**TASK BRIEF:**
An exact reprint of the whole listing is what the answer must contain.

**GIVEN DATA:**
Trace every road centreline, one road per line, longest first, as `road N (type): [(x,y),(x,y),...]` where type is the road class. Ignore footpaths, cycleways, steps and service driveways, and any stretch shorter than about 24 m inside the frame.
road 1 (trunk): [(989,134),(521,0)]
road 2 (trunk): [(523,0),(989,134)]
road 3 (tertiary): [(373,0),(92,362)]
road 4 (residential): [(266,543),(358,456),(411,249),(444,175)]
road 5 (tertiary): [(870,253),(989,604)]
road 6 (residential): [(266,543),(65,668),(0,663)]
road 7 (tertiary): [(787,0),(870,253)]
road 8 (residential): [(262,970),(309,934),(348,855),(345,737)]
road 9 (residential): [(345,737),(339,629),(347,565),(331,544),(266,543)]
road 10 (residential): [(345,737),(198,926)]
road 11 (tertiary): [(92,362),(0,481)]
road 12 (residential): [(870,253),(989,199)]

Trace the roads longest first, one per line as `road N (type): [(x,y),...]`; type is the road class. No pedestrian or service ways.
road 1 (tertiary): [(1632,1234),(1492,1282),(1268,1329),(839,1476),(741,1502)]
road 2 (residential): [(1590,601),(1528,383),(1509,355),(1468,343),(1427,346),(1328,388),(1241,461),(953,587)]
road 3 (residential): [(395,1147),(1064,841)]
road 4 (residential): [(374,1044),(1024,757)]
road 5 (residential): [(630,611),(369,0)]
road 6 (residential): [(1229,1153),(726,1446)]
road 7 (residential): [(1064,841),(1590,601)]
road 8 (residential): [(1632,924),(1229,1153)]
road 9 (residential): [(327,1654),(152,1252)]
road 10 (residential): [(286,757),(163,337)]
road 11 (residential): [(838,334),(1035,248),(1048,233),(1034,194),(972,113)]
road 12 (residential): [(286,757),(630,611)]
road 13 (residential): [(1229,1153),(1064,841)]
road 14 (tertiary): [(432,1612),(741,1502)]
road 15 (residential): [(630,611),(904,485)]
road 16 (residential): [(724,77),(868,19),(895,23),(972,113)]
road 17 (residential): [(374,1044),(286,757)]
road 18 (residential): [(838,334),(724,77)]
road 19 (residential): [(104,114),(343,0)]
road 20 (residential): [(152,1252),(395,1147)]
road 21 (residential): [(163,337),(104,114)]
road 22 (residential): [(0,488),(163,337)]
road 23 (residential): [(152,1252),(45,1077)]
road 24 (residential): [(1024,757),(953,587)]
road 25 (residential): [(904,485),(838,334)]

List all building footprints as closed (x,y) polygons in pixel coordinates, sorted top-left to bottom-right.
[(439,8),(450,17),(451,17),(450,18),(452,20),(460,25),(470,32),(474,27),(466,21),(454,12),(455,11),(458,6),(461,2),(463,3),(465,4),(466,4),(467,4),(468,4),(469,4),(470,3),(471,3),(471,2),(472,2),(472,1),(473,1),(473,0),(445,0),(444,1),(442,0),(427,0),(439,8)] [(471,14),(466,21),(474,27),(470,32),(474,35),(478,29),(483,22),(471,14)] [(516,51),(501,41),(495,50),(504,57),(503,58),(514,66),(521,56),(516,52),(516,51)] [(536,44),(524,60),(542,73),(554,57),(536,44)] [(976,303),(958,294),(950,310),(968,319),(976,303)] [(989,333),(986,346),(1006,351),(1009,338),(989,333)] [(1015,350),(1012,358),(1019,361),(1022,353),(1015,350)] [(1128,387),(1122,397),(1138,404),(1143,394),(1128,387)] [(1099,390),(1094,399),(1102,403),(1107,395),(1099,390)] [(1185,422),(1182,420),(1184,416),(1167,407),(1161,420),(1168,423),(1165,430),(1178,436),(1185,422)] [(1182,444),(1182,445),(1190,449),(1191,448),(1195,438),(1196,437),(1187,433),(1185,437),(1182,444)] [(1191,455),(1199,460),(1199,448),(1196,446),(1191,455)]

**SOLVED PROBLEM:**
Trace every road centreline, one road per line, longest first, as `road N (type): [(x,y),(x,y),...]` where type is the road class. Ignore footpaths, cycleways, steps and service driveways, and any stretch shorter than about 24 m inside the frame.
road 1 (trunk): [(989,134),(521,0)]
road 2 (trunk): [(523,0),(989,134)]
road 3 (tertiary): [(373,0),(92,362)]
road 4 (residential): [(266,543),(358,456),(411,249),(444,175)]
road 5 (tertiary): [(870,253),(989,604)]
road 6 (residential): [(266,543),(65,668),(0,663)]
road 7 (tertiary): [(787,0),(870,253)]
road 8 (residential): [(262,970),(309,934),(348,855),(345,737)]
road 9 (residential): [(345,737),(339,629),(347,565),(331,544),(266,543)]
road 10 (residential): [(345,737),(198,926)]
road 11 (tertiary): [(92,362),(0,481)]
road 12 (residential): [(870,253),(989,199)]

Trace the roads longest first, one per line as `road N (type): [(x,y),...]`; type is the road class. No pedestrian or service ways.
road 1 (tertiary): [(1632,1234),(1492,1282),(1268,1329),(839,1476),(741,1502)]
road 2 (residential): [(1590,601),(1528,383),(1509,355),(1468,343),(1427,346),(1328,388),(1241,461),(953,587)]
road 3 (residential): [(395,1147),(1064,841)]
road 4 (residential): [(374,1044),(1024,757)]
road 5 (residential): [(630,611),(369,0)]
road 6 (residential): [(1229,1153),(726,1446)]
road 7 (residential): [(1064,841),(1590,601)]
road 8 (residential): [(1632,924),(1229,1153)]
road 9 (residential): [(327,1654),(152,1252)]
road 10 (residential): [(286,757),(163,337)]
road 11 (residential): [(838,334),(1035,248),(1048,233),(1034,194),(972,113)]
road 12 (residential): [(286,757),(630,611)]
road 13 (residential): [(1229,1153),(1064,841)]
road 14 (tertiary): [(432,1612),(741,1502)]
road 15 (residential): [(630,611),(904,485)]
road 16 (residential): [(724,77),(868,19),(895,23),(972,113)]
road 17 (residential): [(374,1044),(286,757)]
road 18 (residential): [(838,334),(724,77)]
road 19 (residential): [(104,114),(343,0)]
road 20 (residential): [(152,1252),(395,1147)]
road 21 (residential): [(163,337),(104,114)]
road 22 (residential): [(0,488),(163,337)]
road 23 (residential): [(152,1252),(45,1077)]
road 24 (residential): [(1024,757),(953,587)]
road 25 (residential): [(904,485),(838,334)]

List all building footprints as closed (x,y) polygons in pixel coordinates, sorted top-left to bottom-right.
[(439,8),(450,17),(451,17),(450,18),(452,20),(460,25),(470,32),(474,27),(466,21),(454,12),(455,11),(458,6),(461,2),(463,3),(465,4),(466,4),(467,4),(468,4),(469,4),(470,3),(471,3),(471,2),(472,2),(472,1),(473,1),(473,0),(445,0),(444,1),(442,0),(427,0),(439,8)] [(471,14),(466,21),(474,27),(470,32),(474,35),(478,29),(483,22),(471,14)] [(516,51),(501,41),(495,50),(504,57),(503,58),(514,66),(521,56),(516,52),(516,51)] [(536,44),(524,60),(542,73),(554,57),(536,44)] [(976,303),(958,294),(950,310),(968,319),(976,303)] [(989,333),(986,346),(1006,351),(1009,338),(989,333)] [(1015,350),(1012,358),(1019,361),(1022,353),(1015,350)] [(1128,387),(1122,397),(1138,404),(1143,394),(1128,387)] [(1099,390),(1094,399),(1102,403),(1107,395),(1099,390)] [(1185,422),(1182,420),(1184,416),(1167,407),(1161,420),(1168,423),(1165,430),(1178,436),(1185,422)] [(1182,444),(1182,445),(1190,449),(1191,448),(1195,438),(1196,437),(1187,433),(1185,437),(1182,444)] [(1191,455),(1199,460),(1199,448),(1196,446),(1191,455)]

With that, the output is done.